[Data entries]
---
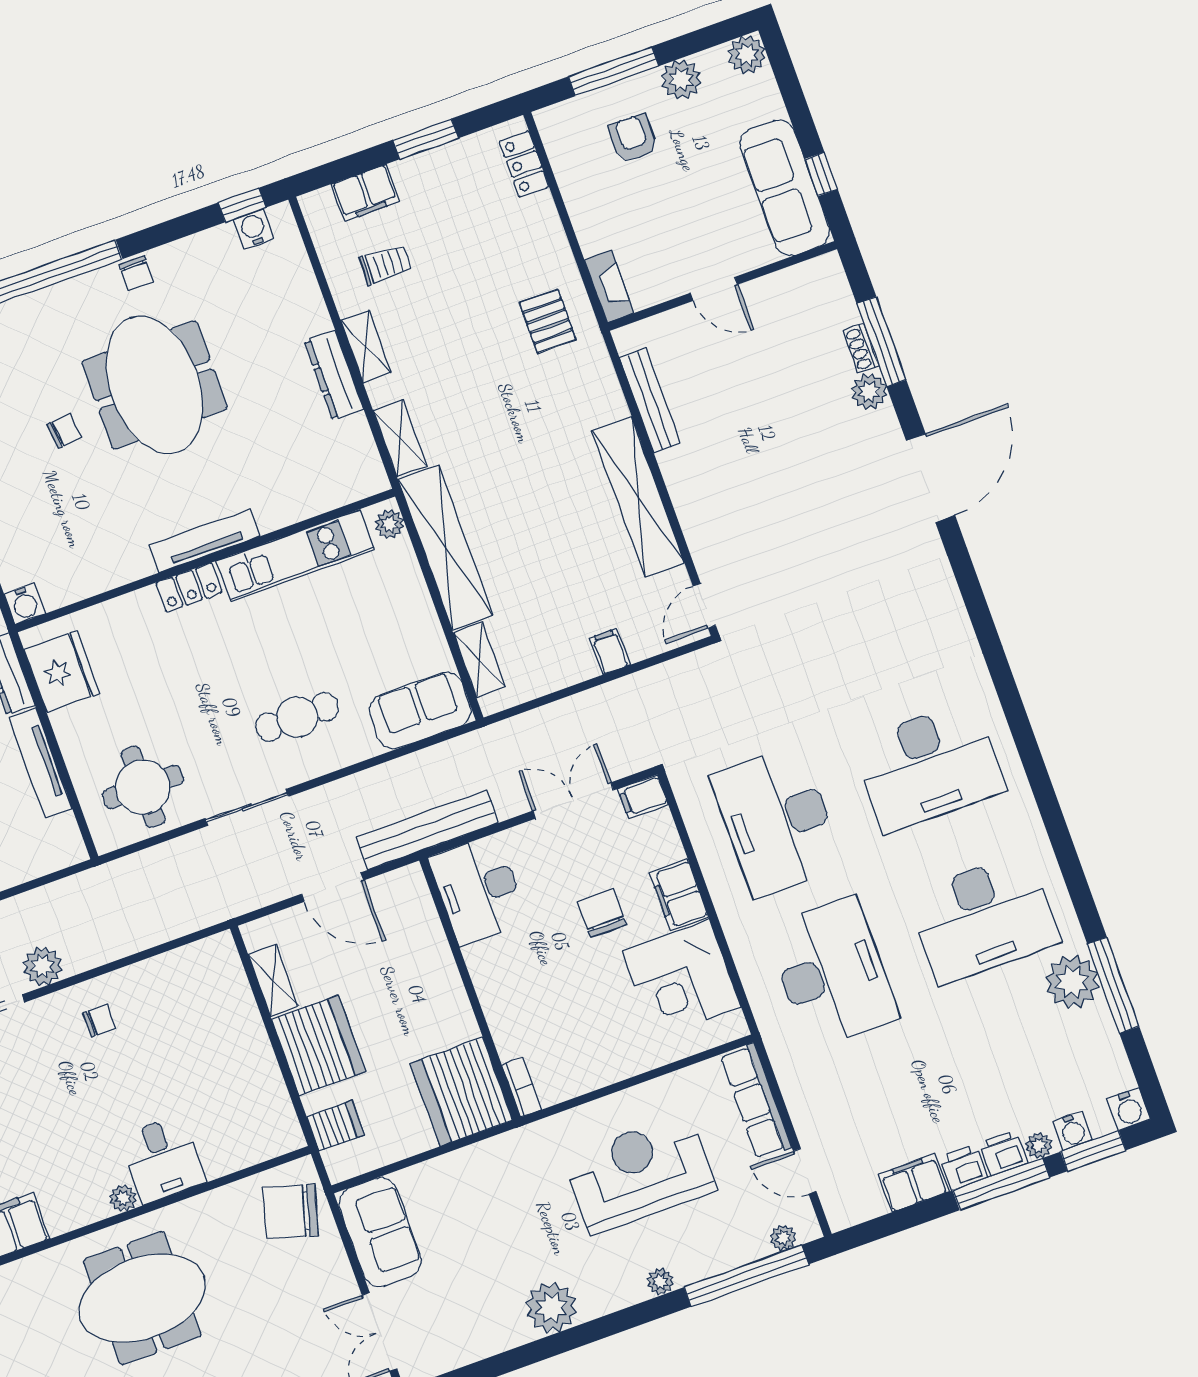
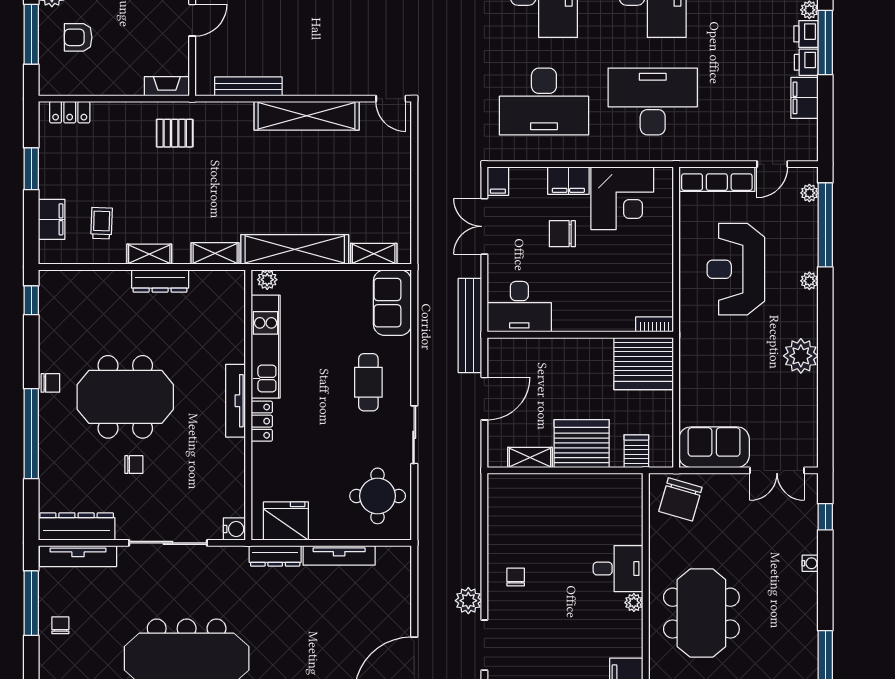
water cooler: (254, 229) -> (49, 298), removed
chair: (64, 431) -> (134, 465), turned 97
filing cabinet: (610, 651) -> (398, 169), removed

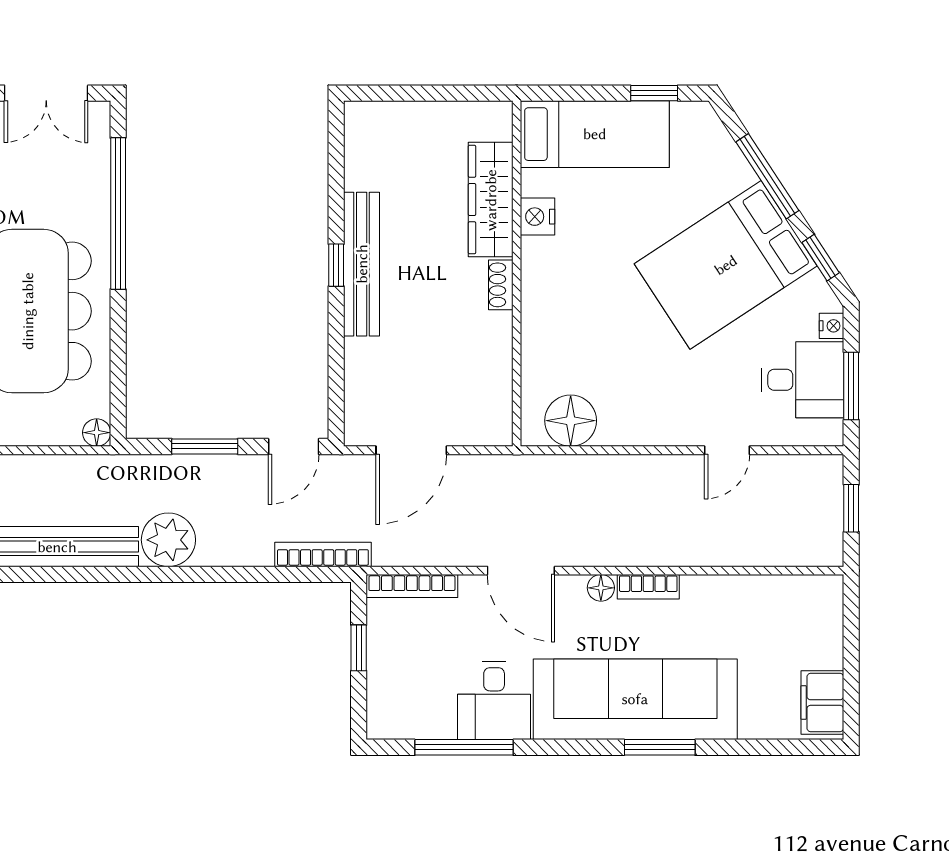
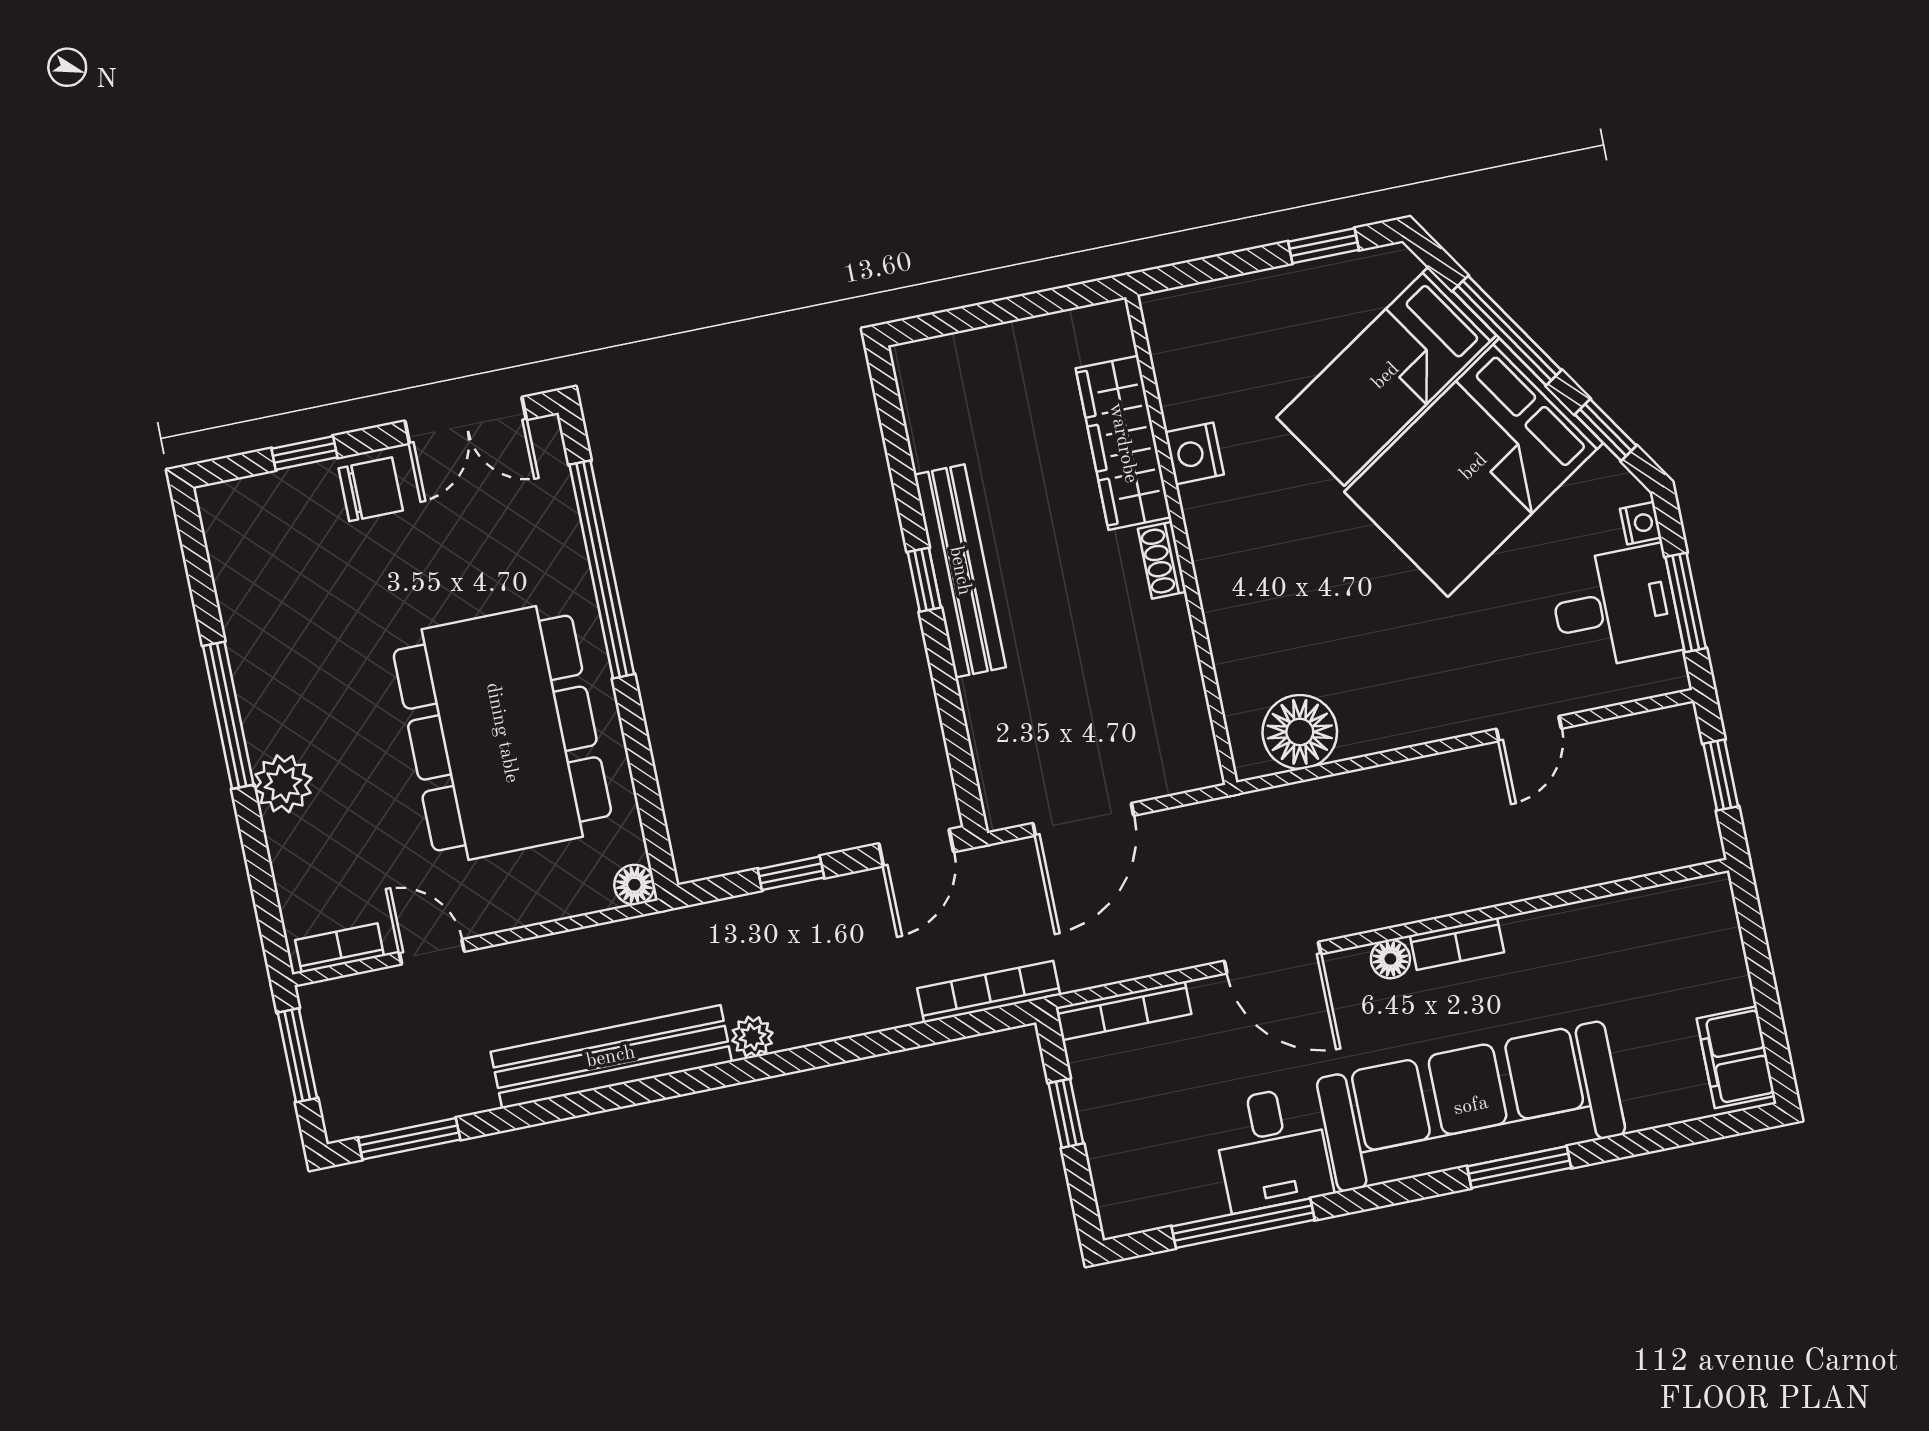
bed: (595, 134) -> (1386, 376), moved, turned 147
window: (205, 446) -> (791, 873), width x0.67
plant: (168, 540) -> (752, 1037), width x0.53, depth x0.53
---
## THE TASK
The answer is the entries above, given again exactly, with no pictures among them.

## FINAL ANSWER
water cooler: (254, 229) -> (49, 298), removed
chair: (64, 431) -> (134, 465), turned 97
filing cabinet: (610, 651) -> (398, 169), removed

bed: (595, 134) -> (1386, 376), moved, turned 147
window: (205, 446) -> (791, 873), width x0.67
plant: (168, 540) -> (752, 1037), width x0.53, depth x0.53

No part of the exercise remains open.